##### Provided information

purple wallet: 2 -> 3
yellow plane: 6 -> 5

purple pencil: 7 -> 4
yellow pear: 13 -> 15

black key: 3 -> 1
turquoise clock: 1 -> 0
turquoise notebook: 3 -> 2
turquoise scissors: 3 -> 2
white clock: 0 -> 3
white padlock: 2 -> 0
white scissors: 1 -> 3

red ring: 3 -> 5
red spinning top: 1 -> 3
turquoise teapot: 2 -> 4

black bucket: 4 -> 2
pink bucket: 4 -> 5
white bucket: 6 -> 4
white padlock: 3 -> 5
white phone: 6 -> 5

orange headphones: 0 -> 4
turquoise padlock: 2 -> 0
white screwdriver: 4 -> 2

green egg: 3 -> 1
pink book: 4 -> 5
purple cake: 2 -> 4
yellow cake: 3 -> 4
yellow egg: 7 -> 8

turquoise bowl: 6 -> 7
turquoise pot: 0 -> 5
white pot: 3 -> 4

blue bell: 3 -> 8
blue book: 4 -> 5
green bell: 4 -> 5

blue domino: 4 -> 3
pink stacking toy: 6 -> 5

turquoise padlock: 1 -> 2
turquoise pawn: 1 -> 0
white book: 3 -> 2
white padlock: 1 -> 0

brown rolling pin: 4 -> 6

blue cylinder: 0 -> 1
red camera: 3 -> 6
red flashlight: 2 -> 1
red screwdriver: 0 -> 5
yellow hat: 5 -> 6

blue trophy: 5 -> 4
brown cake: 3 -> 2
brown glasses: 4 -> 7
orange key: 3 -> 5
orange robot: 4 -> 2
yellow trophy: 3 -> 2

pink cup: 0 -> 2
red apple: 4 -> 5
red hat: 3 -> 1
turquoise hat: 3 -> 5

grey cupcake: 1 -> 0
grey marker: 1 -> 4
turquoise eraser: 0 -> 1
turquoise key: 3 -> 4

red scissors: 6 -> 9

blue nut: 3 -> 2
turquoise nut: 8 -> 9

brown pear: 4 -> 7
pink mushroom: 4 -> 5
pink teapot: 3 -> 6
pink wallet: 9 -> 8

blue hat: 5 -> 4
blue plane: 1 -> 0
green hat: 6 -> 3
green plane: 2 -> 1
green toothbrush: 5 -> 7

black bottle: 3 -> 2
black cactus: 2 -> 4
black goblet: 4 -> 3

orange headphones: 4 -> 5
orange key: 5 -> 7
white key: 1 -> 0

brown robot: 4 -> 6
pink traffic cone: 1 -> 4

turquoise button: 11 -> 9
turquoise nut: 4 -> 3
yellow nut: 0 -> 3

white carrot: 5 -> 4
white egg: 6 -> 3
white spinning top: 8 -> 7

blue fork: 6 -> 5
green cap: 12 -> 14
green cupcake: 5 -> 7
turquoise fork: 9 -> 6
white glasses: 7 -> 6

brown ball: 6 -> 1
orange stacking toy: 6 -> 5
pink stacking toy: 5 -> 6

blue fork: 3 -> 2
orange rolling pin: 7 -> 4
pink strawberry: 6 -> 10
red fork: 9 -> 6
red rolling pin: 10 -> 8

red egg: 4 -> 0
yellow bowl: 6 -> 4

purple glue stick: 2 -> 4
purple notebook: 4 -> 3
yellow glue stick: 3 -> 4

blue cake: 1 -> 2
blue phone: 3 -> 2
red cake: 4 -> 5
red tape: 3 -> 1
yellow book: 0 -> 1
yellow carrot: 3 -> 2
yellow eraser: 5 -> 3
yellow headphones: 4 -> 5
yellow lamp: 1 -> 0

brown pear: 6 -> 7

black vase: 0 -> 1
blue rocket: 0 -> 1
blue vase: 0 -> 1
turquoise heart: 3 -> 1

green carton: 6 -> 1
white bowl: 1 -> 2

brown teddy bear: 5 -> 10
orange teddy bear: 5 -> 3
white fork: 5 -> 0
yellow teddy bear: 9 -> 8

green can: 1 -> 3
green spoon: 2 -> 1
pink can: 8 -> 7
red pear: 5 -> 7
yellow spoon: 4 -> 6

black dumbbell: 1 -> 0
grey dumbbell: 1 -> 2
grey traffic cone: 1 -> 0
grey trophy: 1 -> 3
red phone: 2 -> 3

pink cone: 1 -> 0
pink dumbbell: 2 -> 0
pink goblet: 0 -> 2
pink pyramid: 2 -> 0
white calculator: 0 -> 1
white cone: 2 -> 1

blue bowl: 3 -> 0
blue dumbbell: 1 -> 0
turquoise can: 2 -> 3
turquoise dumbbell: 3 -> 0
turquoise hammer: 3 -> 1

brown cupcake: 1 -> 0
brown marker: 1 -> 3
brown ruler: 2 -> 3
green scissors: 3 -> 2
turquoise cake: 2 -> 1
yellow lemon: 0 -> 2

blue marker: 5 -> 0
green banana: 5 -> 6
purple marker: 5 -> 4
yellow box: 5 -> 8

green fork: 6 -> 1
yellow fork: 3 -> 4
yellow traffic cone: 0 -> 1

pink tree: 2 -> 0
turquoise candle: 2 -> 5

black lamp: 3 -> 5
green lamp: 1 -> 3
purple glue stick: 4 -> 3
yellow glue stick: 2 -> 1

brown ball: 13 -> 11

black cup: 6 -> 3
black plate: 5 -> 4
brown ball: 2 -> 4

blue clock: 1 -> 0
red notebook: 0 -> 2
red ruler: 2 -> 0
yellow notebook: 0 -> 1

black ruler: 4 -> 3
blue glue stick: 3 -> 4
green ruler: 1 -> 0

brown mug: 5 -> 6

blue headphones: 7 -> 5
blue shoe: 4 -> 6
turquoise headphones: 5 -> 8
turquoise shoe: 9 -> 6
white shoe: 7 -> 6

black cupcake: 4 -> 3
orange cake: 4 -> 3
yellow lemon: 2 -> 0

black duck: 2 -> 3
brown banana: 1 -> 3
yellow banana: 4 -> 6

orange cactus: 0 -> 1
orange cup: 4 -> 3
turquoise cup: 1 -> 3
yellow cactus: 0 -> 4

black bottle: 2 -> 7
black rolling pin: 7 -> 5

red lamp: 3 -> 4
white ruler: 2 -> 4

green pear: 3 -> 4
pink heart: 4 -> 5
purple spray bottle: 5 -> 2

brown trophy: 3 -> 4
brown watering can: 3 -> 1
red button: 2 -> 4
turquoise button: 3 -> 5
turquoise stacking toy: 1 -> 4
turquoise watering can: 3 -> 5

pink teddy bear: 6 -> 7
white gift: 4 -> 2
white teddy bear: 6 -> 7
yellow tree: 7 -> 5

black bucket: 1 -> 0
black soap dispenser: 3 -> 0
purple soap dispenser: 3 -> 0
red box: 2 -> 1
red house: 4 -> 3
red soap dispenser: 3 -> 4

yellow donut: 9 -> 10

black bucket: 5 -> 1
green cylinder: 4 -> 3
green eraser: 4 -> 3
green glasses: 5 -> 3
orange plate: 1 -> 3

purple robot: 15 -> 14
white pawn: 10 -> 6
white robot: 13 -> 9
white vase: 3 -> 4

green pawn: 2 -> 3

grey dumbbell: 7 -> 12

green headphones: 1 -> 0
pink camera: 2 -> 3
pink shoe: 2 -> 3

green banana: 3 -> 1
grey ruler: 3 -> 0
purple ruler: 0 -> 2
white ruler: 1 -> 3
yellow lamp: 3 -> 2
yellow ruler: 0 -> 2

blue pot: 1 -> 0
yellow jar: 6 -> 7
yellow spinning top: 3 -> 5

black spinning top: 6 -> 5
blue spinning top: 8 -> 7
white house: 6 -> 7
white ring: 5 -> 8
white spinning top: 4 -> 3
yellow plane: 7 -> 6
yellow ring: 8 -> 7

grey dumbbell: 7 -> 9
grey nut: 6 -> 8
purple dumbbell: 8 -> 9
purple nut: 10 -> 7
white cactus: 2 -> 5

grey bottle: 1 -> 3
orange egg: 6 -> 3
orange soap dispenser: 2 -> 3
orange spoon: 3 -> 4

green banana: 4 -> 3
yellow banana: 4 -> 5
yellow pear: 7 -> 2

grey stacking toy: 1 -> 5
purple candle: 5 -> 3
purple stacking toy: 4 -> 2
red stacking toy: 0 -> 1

##########

- _Task requirements_: Start with the first line of the data and print every line exactly. The line containing "grey marker: 1 -> 4" is the last one to include.

- _Answer for the task_:
purple wallet: 2 -> 3
yellow plane: 6 -> 5

purple pencil: 7 -> 4
yellow pear: 13 -> 15

black key: 3 -> 1
turquoise clock: 1 -> 0
turquoise notebook: 3 -> 2
turquoise scissors: 3 -> 2
white clock: 0 -> 3
white padlock: 2 -> 0
white scissors: 1 -> 3

red ring: 3 -> 5
red spinning top: 1 -> 3
turquoise teapot: 2 -> 4

black bucket: 4 -> 2
pink bucket: 4 -> 5
white bucket: 6 -> 4
white padlock: 3 -> 5
white phone: 6 -> 5

orange headphones: 0 -> 4
turquoise padlock: 2 -> 0
white screwdriver: 4 -> 2

green egg: 3 -> 1
pink book: 4 -> 5
purple cake: 2 -> 4
yellow cake: 3 -> 4
yellow egg: 7 -> 8

turquoise bowl: 6 -> 7
turquoise pot: 0 -> 5
white pot: 3 -> 4

blue bell: 3 -> 8
blue book: 4 -> 5
green bell: 4 -> 5

blue domino: 4 -> 3
pink stacking toy: 6 -> 5

turquoise padlock: 1 -> 2
turquoise pawn: 1 -> 0
white book: 3 -> 2
white padlock: 1 -> 0

brown rolling pin: 4 -> 6

blue cylinder: 0 -> 1
red camera: 3 -> 6
red flashlight: 2 -> 1
red screwdriver: 0 -> 5
yellow hat: 5 -> 6

blue trophy: 5 -> 4
brown cake: 3 -> 2
brown glasses: 4 -> 7
orange key: 3 -> 5
orange robot: 4 -> 2
yellow trophy: 3 -> 2

pink cup: 0 -> 2
red apple: 4 -> 5
red hat: 3 -> 1
turquoise hat: 3 -> 5

grey cupcake: 1 -> 0
grey marker: 1 -> 4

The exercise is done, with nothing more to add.